__Information shown__
* * *

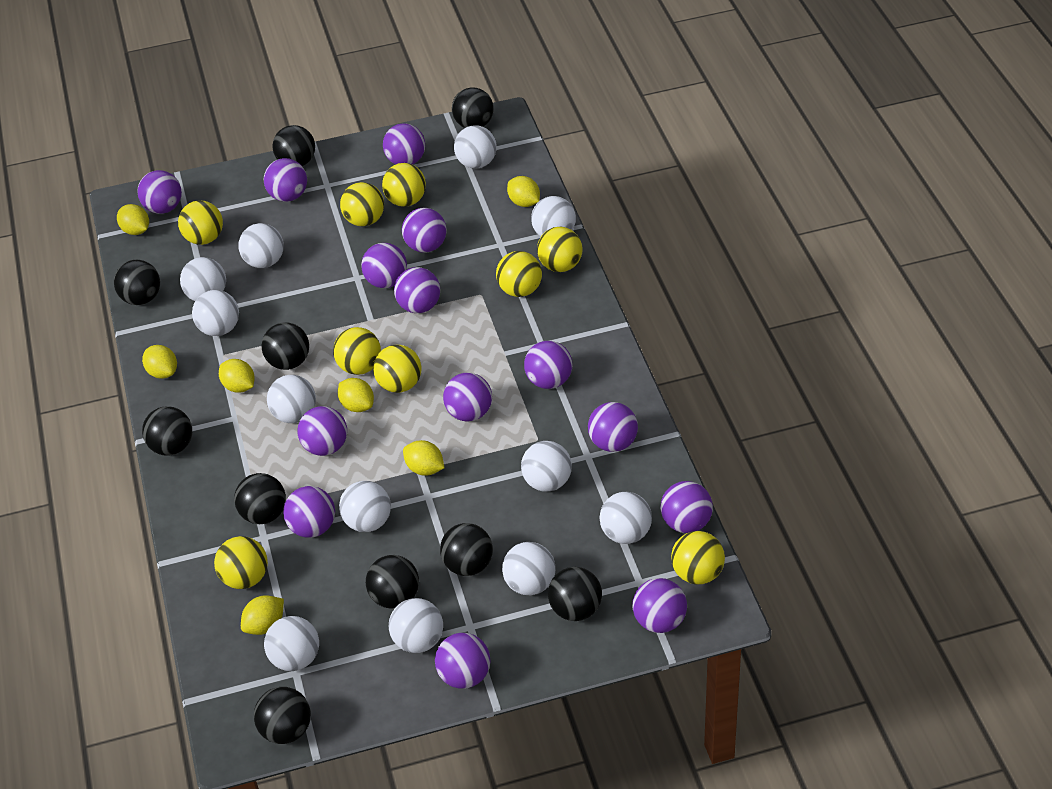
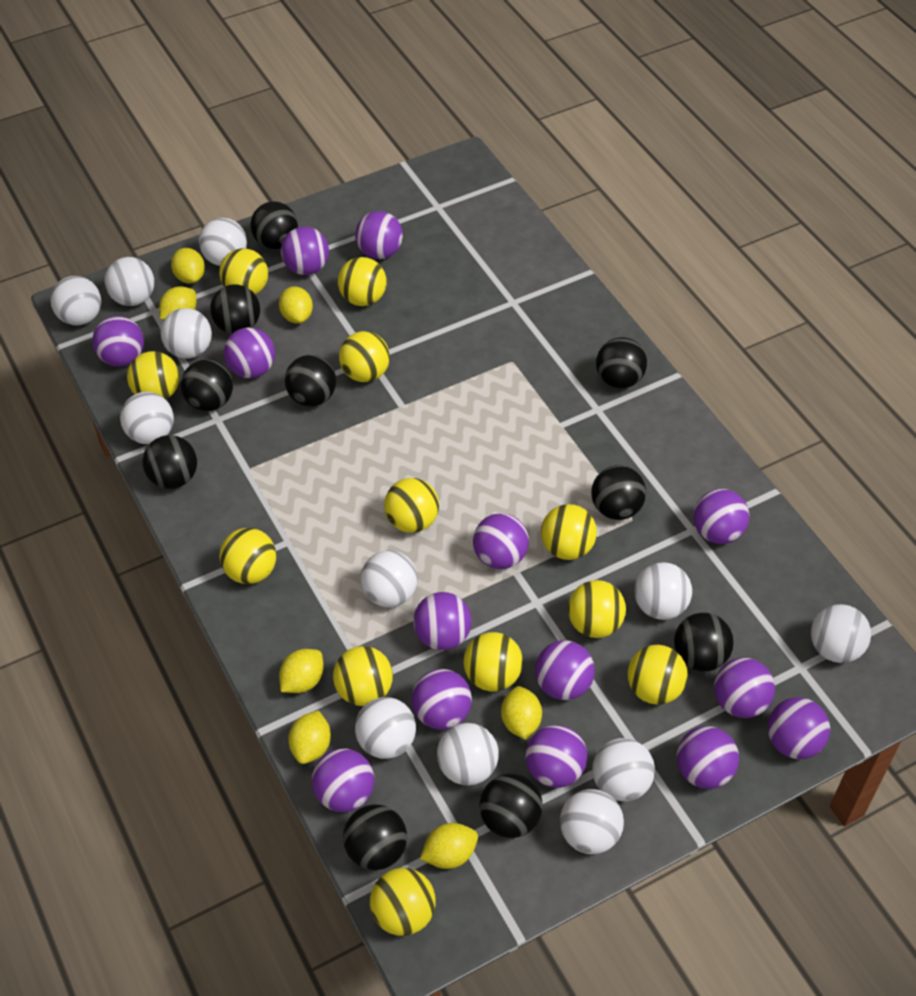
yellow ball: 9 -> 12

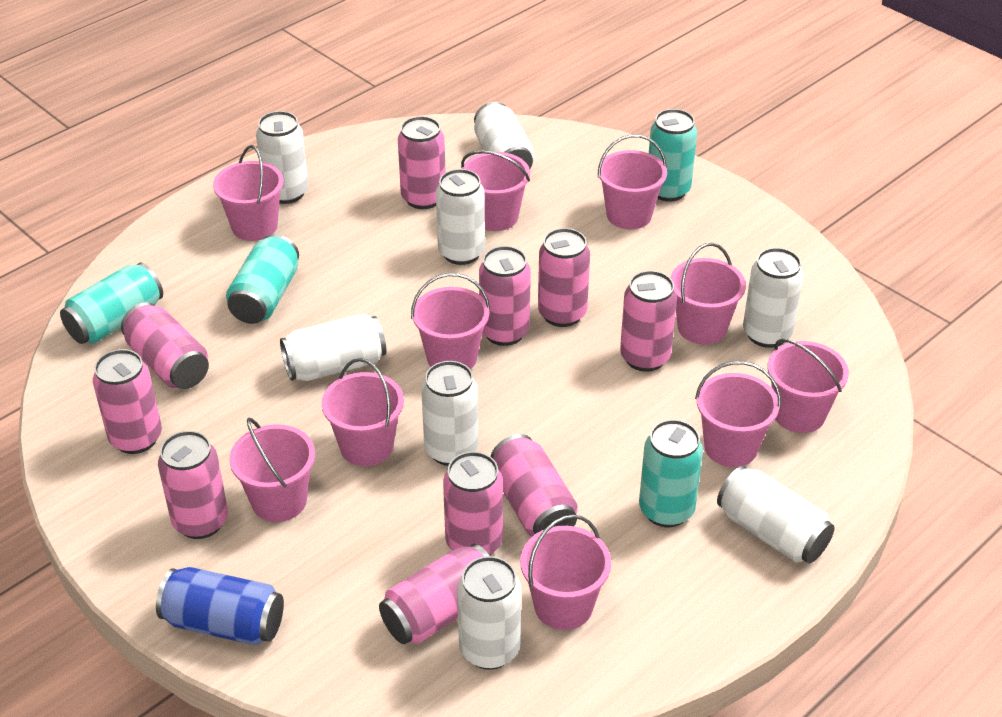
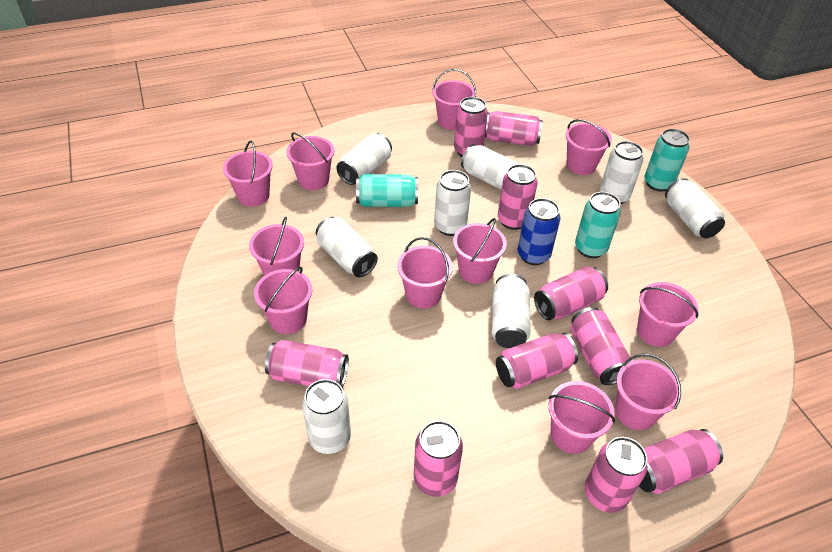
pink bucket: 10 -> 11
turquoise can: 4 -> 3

* * *

Restate the listing above word for word. Leave the images out.

__Solution to the problem__
yellow ball: 9 -> 12

pink bucket: 10 -> 11
turquoise can: 4 -> 3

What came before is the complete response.